▶ _What you have to do_: Which lines in the records contain the string "kern"? Select each of them and copy it out whole.

═════ Input material ═════

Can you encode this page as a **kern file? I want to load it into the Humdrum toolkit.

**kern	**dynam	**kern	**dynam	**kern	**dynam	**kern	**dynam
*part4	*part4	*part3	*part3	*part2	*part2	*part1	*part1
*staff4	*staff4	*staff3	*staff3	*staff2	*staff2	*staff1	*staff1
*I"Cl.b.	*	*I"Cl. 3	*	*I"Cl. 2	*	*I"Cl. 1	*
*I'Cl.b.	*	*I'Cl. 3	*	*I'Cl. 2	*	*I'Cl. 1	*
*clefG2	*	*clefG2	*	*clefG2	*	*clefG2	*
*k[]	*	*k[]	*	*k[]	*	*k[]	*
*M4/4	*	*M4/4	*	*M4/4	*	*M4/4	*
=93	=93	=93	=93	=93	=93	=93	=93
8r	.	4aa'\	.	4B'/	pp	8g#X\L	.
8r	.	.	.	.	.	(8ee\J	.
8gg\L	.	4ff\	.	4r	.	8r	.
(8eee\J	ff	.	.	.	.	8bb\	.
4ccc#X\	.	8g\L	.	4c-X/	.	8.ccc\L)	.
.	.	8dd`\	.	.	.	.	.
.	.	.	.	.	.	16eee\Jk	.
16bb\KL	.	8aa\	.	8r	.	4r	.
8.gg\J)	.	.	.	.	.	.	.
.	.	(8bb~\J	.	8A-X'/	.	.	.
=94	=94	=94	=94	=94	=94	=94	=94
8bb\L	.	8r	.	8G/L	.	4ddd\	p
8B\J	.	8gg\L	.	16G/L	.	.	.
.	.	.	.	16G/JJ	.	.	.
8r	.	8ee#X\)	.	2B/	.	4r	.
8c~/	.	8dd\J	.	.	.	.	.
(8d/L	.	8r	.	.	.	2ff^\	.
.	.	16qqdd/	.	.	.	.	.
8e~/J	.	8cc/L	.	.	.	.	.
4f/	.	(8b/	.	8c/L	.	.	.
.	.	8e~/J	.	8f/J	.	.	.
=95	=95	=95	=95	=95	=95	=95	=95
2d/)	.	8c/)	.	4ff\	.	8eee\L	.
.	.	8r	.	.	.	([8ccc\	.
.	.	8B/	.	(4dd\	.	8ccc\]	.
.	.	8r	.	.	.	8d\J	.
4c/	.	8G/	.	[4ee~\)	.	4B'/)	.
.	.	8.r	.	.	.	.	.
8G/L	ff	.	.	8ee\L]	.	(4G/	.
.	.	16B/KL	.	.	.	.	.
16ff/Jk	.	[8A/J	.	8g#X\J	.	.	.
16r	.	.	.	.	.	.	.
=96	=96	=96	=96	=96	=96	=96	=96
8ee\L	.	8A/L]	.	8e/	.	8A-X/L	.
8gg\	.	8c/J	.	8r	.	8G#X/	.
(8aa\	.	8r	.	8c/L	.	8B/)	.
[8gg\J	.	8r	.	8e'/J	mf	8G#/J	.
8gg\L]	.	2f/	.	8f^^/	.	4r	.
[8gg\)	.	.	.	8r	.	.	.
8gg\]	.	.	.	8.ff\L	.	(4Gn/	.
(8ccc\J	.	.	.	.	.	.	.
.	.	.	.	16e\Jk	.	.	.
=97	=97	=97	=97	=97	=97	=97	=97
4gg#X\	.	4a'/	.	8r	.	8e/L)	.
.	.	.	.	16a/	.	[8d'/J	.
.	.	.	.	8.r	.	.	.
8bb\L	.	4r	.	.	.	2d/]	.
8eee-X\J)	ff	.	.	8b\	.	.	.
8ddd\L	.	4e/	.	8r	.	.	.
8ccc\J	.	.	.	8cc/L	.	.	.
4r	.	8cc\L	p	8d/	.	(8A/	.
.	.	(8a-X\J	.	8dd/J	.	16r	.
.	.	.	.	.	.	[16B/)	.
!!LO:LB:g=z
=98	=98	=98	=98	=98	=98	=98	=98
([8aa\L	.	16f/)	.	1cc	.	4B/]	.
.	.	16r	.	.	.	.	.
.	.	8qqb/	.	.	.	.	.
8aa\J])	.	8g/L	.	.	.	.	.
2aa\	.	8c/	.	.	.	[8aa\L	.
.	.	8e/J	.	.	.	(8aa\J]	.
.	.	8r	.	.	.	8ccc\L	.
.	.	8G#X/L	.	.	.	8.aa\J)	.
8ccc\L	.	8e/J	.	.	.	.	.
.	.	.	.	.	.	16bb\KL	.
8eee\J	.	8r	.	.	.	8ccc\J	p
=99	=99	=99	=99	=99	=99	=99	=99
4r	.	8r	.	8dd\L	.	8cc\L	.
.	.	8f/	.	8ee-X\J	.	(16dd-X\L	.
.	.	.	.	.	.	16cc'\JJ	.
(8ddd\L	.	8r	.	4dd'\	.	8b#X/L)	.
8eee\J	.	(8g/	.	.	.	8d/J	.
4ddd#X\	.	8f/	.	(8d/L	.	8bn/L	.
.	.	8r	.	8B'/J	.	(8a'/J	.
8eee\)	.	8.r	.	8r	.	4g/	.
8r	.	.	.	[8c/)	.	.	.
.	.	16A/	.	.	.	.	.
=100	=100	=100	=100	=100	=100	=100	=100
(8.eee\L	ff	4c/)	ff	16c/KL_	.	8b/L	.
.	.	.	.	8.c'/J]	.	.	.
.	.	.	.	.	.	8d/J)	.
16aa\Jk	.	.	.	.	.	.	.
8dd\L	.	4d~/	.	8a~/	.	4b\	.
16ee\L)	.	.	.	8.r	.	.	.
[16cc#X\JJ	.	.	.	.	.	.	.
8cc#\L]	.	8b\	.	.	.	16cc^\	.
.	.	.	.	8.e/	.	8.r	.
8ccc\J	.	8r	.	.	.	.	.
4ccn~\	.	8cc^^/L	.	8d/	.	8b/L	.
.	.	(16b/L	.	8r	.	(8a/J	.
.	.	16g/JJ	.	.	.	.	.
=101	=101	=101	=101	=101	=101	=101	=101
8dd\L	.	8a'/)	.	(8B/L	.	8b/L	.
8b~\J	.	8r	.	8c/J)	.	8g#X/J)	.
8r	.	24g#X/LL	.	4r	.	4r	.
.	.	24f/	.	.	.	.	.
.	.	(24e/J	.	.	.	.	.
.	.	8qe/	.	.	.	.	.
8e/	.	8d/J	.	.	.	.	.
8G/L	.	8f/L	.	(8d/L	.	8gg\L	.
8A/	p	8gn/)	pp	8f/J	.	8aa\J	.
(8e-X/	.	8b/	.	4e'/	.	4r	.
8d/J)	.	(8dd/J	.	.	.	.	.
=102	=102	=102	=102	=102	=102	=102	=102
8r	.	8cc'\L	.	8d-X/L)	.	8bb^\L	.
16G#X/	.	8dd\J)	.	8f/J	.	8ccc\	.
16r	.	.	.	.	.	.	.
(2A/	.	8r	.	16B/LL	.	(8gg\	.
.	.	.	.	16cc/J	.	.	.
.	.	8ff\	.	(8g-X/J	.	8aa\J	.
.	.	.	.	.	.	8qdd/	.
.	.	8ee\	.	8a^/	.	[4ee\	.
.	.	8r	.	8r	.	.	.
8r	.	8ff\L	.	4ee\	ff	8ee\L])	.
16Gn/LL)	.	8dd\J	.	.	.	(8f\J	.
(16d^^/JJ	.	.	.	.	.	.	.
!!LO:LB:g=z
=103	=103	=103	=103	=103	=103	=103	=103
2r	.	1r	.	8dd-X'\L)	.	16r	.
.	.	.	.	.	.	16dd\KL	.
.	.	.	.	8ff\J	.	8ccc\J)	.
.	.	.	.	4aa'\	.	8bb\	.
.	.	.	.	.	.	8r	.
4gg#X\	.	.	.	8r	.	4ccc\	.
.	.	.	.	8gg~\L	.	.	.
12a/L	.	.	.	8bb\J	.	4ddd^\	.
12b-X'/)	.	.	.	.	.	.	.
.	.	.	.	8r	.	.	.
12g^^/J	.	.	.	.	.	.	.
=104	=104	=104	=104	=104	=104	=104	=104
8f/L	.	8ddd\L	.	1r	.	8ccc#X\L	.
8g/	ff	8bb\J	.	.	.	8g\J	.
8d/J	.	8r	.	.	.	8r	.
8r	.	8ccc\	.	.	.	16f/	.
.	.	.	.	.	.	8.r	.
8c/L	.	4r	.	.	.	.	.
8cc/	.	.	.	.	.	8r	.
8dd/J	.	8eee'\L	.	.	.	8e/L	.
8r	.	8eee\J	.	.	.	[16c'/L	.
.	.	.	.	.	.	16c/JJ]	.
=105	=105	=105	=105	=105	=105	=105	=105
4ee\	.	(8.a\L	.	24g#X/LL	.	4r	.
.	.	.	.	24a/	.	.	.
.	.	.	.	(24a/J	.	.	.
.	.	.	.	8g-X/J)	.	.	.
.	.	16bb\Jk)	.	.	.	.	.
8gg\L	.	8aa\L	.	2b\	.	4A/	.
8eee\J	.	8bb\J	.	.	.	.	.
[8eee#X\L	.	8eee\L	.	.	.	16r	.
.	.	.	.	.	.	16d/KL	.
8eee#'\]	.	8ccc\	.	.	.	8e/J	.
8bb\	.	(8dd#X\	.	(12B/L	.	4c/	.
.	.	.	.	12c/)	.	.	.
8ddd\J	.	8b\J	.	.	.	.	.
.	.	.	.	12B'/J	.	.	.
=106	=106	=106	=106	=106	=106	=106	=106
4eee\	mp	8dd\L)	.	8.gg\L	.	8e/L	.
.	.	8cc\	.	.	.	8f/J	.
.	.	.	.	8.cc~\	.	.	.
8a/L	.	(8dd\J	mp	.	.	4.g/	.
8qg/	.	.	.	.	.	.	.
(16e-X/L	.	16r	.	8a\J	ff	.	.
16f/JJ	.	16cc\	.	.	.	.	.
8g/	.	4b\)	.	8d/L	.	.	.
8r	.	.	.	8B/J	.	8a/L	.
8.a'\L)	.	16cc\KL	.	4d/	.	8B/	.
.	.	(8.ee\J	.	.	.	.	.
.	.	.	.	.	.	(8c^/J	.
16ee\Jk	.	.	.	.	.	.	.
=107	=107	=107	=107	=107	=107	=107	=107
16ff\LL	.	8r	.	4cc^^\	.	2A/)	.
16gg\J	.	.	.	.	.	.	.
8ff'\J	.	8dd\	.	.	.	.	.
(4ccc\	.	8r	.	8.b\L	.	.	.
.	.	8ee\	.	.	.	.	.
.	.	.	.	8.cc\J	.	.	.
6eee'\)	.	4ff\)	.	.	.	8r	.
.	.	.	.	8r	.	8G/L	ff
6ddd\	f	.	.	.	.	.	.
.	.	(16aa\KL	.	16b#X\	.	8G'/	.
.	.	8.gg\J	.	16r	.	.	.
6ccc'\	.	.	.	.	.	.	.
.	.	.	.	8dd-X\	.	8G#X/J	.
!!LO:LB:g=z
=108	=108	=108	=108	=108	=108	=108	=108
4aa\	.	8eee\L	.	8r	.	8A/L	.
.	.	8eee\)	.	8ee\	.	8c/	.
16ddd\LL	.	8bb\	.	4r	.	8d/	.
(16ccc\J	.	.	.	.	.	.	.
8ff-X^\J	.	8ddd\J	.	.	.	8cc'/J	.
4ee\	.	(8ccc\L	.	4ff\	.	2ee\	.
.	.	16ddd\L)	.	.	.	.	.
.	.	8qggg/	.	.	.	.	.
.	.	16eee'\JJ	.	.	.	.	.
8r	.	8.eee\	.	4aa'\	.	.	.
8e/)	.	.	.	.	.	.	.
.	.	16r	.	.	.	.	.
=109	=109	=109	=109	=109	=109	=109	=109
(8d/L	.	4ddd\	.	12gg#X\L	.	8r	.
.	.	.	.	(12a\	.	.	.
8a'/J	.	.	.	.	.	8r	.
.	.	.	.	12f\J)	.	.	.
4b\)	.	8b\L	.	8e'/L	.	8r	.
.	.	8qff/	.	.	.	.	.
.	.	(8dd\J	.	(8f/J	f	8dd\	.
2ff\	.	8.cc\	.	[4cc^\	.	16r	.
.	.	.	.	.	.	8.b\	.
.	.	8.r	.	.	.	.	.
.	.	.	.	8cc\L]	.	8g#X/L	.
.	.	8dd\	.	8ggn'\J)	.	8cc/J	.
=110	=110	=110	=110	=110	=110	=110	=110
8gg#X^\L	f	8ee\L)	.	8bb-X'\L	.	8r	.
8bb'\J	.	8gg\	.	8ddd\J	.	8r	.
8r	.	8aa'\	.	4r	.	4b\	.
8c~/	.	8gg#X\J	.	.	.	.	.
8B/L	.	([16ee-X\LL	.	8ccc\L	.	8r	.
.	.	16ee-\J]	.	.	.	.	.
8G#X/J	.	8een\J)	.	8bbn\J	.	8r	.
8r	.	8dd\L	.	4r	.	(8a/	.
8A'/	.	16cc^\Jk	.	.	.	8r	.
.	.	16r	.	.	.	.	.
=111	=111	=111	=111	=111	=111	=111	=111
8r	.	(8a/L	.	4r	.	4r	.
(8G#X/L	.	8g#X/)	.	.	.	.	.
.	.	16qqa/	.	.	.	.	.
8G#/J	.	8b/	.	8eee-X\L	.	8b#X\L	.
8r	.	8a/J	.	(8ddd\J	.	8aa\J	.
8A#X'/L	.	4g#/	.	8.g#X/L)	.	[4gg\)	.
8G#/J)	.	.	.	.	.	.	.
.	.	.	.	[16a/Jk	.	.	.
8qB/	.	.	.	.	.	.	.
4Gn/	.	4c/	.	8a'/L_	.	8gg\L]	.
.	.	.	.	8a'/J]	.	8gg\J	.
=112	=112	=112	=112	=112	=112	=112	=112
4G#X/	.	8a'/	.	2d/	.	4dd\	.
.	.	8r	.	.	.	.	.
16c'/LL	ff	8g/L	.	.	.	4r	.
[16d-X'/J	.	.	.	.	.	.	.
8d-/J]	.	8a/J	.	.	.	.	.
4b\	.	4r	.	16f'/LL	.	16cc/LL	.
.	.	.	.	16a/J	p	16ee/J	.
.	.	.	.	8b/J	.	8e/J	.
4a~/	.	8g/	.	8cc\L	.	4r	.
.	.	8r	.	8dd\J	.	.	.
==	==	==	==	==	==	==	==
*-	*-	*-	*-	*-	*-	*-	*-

═════

▶ _Final result_:
Can you encode this page as a **kern file? I want to load it into the Humdrum toolkit.
**kern	**dynam	**kern	**dynam	**kern	**dynam	**kern	**dynam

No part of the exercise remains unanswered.